BEGIN Items

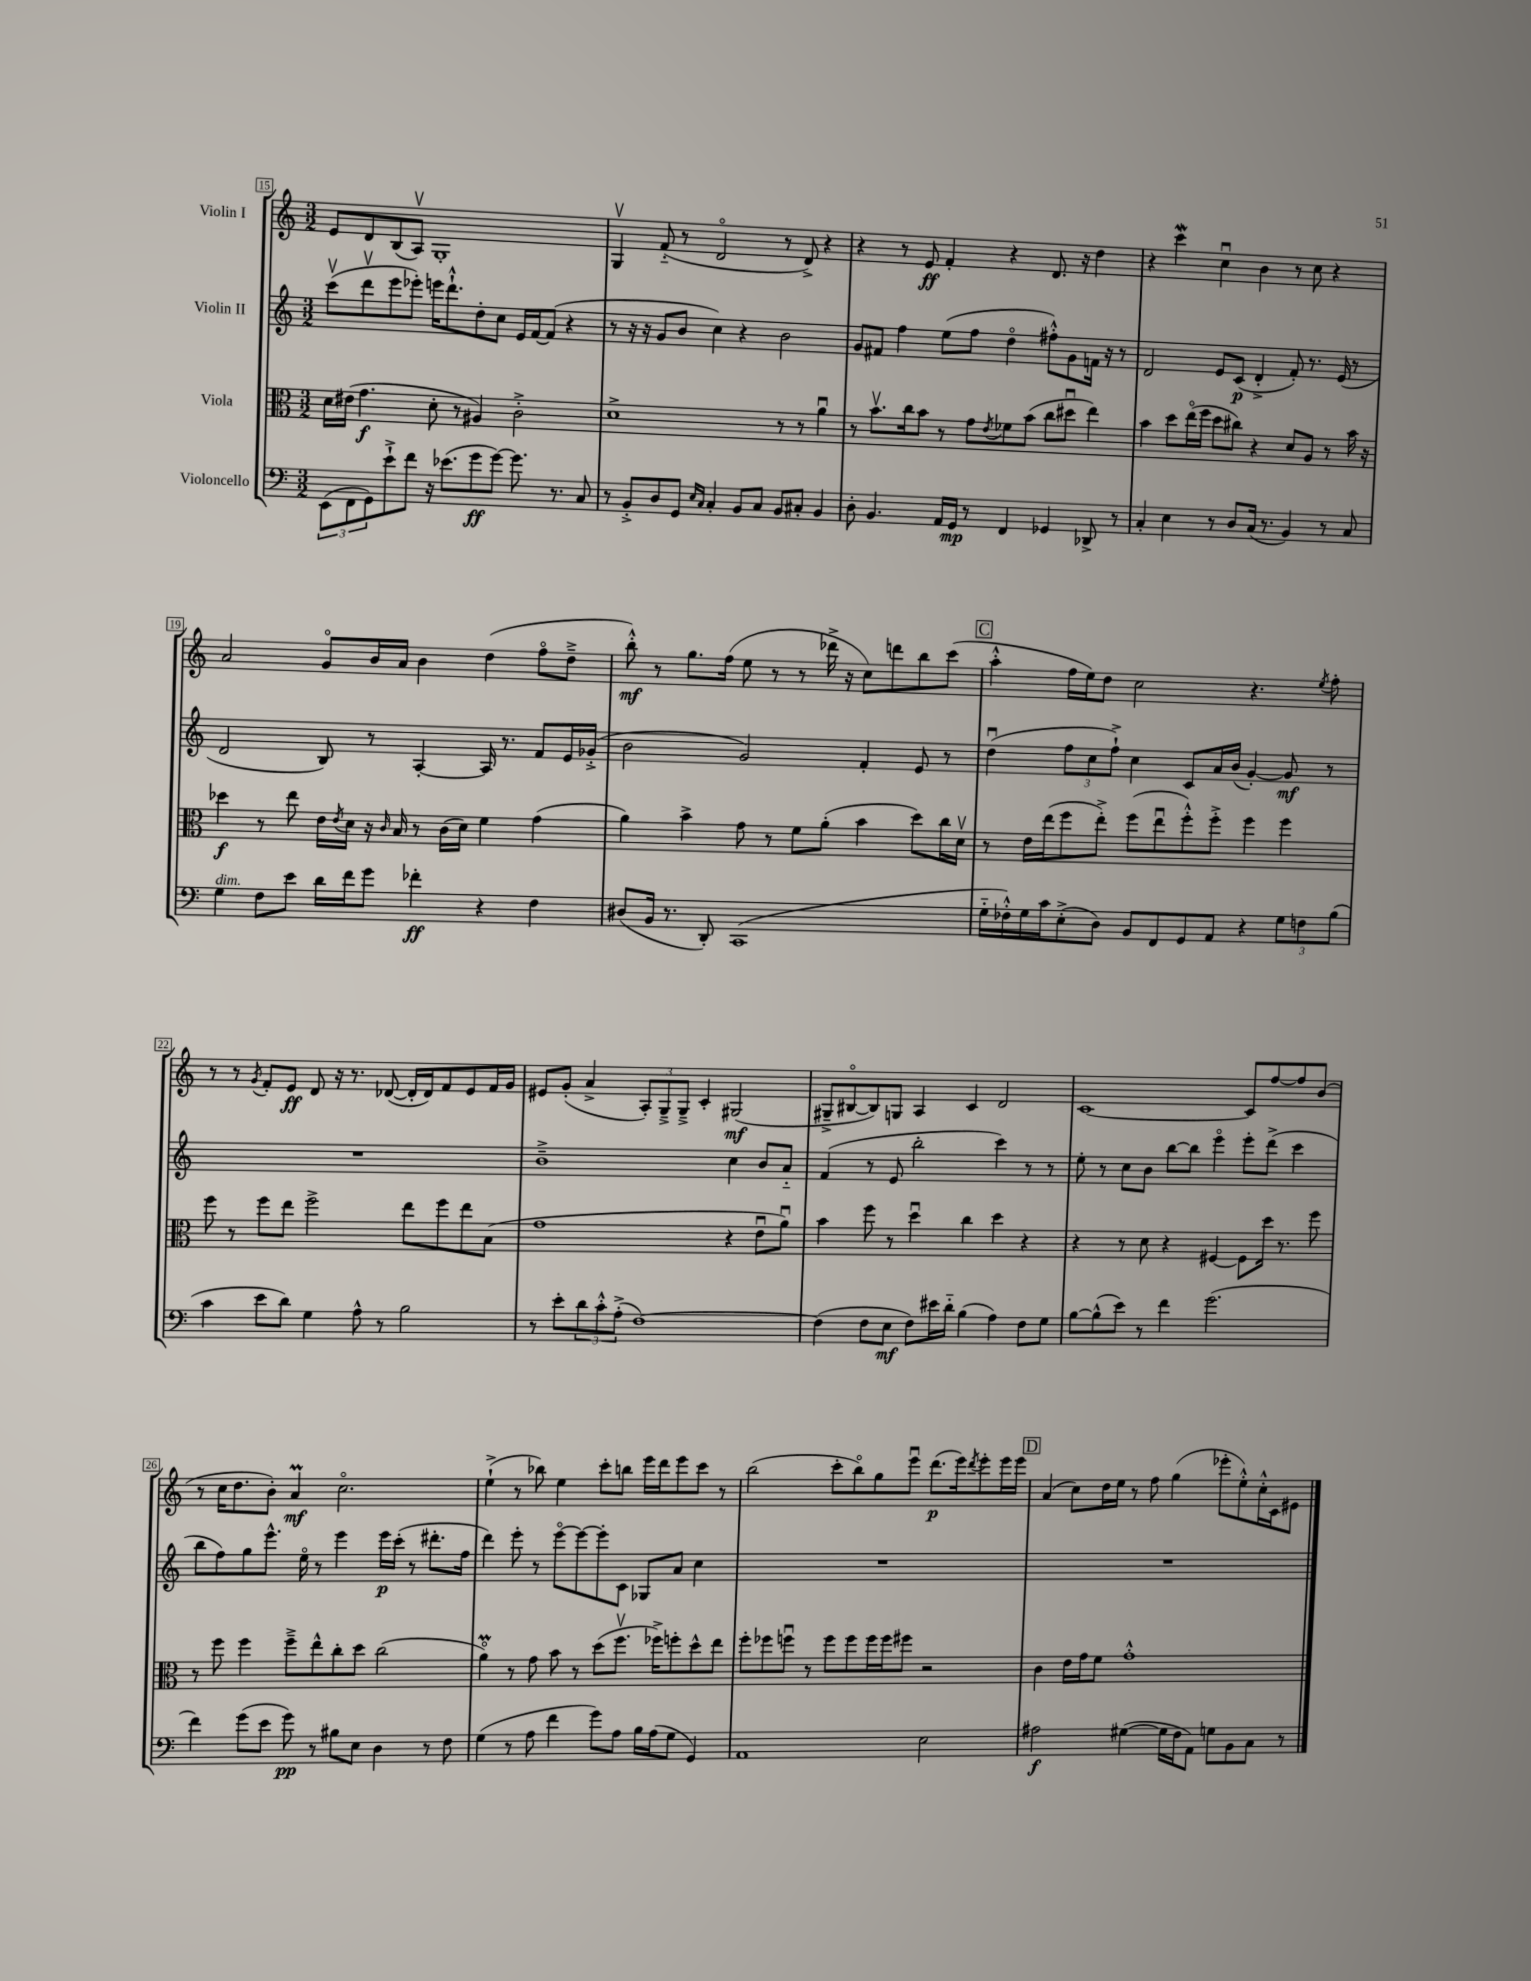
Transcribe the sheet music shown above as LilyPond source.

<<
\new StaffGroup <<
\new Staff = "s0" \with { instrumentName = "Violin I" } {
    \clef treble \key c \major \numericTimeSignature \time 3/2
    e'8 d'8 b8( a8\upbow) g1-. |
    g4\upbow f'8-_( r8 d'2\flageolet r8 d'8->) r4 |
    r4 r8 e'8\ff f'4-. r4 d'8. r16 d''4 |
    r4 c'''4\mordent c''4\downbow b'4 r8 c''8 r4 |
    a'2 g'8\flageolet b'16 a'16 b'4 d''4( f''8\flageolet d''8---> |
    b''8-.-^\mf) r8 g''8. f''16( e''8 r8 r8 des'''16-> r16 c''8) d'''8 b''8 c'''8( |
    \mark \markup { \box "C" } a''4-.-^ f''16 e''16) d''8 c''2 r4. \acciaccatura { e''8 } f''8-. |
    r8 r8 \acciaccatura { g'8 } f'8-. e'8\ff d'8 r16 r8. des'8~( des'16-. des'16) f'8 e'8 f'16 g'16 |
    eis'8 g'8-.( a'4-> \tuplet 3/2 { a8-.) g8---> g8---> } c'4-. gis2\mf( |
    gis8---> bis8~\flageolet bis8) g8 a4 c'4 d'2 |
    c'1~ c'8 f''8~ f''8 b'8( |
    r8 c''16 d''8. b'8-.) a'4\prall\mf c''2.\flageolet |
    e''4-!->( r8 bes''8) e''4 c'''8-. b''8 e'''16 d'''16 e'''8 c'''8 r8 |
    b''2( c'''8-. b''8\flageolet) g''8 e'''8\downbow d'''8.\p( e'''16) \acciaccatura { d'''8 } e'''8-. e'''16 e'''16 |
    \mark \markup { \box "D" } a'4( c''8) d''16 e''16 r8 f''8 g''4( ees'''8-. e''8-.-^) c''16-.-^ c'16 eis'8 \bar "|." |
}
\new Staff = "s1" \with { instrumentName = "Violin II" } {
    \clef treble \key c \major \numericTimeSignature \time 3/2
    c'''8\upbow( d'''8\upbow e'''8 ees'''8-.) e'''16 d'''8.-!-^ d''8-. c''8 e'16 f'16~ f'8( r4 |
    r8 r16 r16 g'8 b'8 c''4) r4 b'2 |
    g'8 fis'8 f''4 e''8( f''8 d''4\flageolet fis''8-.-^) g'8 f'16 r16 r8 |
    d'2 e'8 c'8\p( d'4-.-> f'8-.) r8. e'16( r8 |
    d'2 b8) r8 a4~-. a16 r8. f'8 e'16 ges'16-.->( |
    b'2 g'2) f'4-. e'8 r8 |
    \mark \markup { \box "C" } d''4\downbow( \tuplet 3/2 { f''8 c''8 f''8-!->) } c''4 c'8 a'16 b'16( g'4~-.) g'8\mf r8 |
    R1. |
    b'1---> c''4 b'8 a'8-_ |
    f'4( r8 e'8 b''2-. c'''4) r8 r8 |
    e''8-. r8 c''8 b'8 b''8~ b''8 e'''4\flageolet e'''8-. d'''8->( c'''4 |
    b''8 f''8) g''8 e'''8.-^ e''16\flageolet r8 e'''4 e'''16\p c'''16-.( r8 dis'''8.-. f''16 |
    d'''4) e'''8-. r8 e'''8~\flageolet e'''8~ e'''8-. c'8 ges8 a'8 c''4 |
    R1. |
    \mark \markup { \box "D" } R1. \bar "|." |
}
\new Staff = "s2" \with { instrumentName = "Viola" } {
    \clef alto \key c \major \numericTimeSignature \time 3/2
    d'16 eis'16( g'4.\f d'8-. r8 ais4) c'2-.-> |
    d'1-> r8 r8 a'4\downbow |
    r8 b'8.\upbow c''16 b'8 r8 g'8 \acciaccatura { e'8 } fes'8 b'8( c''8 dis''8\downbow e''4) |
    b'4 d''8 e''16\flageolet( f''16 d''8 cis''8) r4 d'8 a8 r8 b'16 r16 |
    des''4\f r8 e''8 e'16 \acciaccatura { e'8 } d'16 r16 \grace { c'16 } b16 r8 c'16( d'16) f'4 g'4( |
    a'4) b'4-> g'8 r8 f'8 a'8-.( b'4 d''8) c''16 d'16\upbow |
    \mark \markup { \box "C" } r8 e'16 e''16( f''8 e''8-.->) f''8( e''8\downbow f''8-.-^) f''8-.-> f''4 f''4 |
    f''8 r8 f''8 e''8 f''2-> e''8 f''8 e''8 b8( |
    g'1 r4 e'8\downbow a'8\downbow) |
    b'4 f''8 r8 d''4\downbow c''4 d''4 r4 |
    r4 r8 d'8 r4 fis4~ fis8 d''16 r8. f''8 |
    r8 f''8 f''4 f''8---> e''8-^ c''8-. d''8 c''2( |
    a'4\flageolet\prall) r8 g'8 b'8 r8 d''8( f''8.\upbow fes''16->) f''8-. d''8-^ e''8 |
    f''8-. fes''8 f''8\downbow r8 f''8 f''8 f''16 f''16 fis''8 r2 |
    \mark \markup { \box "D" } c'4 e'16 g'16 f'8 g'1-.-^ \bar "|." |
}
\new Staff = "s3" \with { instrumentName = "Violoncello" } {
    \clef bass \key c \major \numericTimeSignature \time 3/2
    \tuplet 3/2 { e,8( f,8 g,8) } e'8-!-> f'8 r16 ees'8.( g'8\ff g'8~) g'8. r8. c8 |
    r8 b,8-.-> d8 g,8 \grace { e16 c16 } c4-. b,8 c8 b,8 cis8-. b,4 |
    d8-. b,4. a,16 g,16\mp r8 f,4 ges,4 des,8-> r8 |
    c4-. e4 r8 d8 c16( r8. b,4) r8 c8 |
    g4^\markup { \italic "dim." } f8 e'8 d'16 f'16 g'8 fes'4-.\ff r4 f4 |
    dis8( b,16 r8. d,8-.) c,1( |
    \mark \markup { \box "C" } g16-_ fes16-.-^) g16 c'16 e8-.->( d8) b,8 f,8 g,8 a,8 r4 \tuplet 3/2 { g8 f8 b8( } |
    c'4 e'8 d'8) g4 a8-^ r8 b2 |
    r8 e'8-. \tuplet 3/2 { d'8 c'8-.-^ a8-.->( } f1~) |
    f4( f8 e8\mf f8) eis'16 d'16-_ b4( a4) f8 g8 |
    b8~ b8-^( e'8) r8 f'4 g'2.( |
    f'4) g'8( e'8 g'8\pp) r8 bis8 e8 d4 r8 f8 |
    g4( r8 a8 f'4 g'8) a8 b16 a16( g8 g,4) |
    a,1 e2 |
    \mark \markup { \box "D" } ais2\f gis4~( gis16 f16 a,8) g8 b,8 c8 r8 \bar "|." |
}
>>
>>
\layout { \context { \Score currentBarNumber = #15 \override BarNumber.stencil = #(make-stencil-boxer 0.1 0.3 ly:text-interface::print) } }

END Items

● Aim
Pull out each line in the records above that contains the string "time". Case matters.

● Reply to the task
    \clef treble \key c \major \numericTimeSignature \time 3/2
    \clef treble \key c \major \numericTimeSignature \time 3/2
    \clef alto \key c \major \numericTimeSignature \time 3/2
    \clef bass \key c \major \numericTimeSignature \time 3/2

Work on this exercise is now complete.